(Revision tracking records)

- - - -

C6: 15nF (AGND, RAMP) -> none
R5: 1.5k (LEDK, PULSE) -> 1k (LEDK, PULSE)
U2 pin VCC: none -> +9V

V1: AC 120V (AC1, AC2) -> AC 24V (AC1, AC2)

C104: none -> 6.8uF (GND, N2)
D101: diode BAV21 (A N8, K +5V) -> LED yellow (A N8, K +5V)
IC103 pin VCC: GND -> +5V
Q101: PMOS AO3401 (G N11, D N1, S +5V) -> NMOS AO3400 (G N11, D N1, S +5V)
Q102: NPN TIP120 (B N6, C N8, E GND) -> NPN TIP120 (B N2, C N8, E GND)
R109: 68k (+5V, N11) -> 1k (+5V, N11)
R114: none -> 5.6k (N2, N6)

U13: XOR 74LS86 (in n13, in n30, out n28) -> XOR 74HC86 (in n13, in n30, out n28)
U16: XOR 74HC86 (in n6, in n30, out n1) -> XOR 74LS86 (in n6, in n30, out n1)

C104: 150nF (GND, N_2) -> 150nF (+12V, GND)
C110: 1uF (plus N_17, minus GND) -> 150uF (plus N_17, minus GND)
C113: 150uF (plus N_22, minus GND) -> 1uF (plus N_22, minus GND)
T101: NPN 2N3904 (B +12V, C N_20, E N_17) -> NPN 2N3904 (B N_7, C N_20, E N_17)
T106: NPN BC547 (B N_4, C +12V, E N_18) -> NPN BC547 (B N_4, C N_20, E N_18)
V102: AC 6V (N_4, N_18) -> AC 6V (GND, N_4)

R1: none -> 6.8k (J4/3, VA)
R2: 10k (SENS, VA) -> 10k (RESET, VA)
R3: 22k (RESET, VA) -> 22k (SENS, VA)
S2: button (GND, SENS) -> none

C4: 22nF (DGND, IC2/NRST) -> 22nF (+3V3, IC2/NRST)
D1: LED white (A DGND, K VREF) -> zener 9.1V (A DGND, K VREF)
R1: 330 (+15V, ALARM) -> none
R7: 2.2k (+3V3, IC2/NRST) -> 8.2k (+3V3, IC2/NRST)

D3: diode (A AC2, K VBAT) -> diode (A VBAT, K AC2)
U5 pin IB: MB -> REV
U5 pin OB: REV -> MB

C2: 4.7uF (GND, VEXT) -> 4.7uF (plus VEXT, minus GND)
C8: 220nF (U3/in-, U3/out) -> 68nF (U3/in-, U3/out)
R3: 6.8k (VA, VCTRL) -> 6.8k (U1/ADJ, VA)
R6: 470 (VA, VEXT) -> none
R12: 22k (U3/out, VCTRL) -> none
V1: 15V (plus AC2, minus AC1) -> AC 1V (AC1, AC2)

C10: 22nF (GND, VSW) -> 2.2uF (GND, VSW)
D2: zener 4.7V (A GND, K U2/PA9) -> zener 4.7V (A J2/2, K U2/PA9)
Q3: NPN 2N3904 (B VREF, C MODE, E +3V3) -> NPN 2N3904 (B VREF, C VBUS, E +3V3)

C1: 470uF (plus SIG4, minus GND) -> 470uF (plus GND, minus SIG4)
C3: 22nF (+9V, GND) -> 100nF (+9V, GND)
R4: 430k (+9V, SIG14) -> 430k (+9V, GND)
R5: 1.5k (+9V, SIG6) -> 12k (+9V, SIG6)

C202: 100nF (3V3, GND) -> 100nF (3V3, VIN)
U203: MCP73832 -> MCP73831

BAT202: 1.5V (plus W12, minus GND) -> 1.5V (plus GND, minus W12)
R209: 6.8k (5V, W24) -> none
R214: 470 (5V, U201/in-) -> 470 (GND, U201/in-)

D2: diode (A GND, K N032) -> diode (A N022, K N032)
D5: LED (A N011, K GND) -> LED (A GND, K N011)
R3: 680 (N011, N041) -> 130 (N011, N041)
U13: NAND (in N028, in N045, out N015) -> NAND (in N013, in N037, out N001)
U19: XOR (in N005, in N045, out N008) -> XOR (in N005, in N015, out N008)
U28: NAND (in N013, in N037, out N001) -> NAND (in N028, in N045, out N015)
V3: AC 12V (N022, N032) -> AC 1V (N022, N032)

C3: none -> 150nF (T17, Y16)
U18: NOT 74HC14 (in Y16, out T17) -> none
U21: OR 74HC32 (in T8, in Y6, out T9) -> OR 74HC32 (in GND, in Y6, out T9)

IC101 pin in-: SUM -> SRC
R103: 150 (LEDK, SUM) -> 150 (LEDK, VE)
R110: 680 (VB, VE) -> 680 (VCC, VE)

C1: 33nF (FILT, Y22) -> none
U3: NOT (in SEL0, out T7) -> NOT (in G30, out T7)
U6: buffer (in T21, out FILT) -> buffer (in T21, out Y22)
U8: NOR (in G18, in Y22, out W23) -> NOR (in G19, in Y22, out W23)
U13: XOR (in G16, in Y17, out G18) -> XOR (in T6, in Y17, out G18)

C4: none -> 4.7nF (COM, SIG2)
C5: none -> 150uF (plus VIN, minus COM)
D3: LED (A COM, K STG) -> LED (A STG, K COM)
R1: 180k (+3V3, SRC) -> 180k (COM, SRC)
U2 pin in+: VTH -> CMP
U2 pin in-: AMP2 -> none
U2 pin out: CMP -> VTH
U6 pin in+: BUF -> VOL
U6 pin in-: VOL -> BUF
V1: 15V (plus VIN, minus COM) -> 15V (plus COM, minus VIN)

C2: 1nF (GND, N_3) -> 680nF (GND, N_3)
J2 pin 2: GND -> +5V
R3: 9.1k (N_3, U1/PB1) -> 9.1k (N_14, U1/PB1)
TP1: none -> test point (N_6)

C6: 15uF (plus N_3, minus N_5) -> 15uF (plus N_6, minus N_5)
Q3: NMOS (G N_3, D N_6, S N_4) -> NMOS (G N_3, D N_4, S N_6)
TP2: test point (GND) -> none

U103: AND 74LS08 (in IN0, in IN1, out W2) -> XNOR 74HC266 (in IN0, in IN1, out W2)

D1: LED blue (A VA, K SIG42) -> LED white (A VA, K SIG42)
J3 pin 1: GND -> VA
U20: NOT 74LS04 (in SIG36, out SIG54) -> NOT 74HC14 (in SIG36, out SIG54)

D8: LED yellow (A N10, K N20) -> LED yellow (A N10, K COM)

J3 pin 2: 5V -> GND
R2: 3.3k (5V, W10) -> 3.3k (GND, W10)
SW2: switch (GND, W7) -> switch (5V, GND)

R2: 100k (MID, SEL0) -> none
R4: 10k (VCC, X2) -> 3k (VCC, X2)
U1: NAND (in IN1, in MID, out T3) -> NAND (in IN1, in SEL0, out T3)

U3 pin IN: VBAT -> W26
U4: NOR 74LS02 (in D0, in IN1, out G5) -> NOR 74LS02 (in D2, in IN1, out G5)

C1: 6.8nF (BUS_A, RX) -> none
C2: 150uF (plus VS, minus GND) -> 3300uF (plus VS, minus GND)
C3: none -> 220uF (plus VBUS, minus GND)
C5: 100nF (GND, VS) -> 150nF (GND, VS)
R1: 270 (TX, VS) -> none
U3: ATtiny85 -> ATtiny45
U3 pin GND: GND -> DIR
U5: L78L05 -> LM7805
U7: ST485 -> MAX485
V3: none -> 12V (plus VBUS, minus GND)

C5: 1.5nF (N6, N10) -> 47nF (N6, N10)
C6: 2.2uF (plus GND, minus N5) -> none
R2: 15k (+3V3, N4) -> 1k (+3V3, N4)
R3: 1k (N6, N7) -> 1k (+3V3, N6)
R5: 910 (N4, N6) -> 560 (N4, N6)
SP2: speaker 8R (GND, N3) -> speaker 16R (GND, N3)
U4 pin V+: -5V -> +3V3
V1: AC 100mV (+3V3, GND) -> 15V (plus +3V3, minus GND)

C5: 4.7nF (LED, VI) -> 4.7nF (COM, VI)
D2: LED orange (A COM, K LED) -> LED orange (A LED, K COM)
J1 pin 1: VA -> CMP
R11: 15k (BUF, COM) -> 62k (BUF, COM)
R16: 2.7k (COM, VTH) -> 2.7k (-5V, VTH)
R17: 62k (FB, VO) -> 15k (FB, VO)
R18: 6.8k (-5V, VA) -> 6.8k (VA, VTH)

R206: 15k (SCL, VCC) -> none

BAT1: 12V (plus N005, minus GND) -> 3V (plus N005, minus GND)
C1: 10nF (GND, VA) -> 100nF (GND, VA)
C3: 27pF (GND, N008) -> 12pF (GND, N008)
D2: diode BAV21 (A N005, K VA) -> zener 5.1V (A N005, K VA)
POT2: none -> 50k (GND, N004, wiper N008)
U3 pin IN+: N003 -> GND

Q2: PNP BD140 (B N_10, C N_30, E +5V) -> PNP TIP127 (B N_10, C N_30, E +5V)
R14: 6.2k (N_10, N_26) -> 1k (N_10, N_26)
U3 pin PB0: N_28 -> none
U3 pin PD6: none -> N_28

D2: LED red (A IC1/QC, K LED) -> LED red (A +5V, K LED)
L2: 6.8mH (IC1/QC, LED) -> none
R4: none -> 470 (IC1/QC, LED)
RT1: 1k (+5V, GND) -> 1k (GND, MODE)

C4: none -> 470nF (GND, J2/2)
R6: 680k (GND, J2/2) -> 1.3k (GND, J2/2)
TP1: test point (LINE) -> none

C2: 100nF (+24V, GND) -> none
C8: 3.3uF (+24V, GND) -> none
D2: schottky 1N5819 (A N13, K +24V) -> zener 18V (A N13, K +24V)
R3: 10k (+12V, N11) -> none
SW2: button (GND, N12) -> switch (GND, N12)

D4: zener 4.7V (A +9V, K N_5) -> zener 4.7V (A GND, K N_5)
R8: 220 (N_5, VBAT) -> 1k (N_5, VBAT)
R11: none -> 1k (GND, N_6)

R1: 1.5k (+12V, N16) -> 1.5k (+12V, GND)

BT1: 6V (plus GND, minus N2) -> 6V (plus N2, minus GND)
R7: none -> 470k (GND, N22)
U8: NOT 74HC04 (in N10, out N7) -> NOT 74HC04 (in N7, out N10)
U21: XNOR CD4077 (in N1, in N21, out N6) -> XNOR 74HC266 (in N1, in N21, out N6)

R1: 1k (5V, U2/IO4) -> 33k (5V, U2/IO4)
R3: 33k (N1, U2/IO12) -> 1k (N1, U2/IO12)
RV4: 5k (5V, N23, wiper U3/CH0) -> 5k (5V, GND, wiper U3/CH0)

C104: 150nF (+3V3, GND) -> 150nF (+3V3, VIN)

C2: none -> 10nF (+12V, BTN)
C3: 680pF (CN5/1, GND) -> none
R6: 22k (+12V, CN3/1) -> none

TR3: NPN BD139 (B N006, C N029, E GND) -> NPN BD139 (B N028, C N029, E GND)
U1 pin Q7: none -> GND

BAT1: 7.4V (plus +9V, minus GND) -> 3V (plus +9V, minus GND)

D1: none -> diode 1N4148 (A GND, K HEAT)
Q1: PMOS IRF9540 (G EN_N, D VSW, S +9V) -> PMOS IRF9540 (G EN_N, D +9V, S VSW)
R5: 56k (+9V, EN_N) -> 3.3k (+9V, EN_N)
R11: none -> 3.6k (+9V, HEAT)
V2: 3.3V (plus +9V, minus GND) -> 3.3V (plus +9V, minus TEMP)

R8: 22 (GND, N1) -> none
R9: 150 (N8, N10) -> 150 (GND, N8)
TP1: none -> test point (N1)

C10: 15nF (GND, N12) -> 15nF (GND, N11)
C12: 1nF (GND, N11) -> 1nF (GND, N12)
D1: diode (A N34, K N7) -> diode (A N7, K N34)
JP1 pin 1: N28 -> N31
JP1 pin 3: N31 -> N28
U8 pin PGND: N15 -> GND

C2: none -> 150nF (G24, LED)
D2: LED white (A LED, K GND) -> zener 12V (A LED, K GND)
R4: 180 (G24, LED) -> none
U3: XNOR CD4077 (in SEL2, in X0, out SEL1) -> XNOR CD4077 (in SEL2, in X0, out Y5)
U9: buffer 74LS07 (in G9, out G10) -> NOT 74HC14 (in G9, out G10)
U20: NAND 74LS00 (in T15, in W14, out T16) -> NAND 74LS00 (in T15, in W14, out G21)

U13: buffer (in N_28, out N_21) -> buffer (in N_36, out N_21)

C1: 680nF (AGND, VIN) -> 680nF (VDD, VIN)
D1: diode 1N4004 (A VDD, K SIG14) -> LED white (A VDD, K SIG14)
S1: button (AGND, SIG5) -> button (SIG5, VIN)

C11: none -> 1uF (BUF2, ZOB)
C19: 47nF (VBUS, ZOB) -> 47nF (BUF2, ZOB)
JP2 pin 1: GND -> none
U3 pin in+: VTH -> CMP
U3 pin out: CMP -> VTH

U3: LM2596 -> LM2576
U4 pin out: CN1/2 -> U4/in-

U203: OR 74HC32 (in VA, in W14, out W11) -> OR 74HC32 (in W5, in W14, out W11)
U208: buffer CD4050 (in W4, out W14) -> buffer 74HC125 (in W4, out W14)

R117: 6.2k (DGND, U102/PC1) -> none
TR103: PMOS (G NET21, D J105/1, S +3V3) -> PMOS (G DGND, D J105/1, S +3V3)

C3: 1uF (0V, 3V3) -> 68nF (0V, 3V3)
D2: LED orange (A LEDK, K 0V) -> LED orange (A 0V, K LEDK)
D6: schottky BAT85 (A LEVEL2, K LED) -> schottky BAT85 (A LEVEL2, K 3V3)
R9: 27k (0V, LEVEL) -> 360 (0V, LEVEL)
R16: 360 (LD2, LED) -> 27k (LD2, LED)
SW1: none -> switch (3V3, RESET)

- - - -

-- YOUR INSTRUCTIONS --
From the entries above, select each line containing the string "NAND".

-- FINISHED EXERCISE --
U13: NAND (in N028, in N045, out N015) -> NAND (in N013, in N037, out N001)
U28: NAND (in N013, in N037, out N001) -> NAND (in N028, in N045, out N015)
U1: NAND (in IN1, in MID, out T3) -> NAND (in IN1, in SEL0, out T3)
U20: NAND 74LS00 (in T15, in W14, out T16) -> NAND 74LS00 (in T15, in W14, out G21)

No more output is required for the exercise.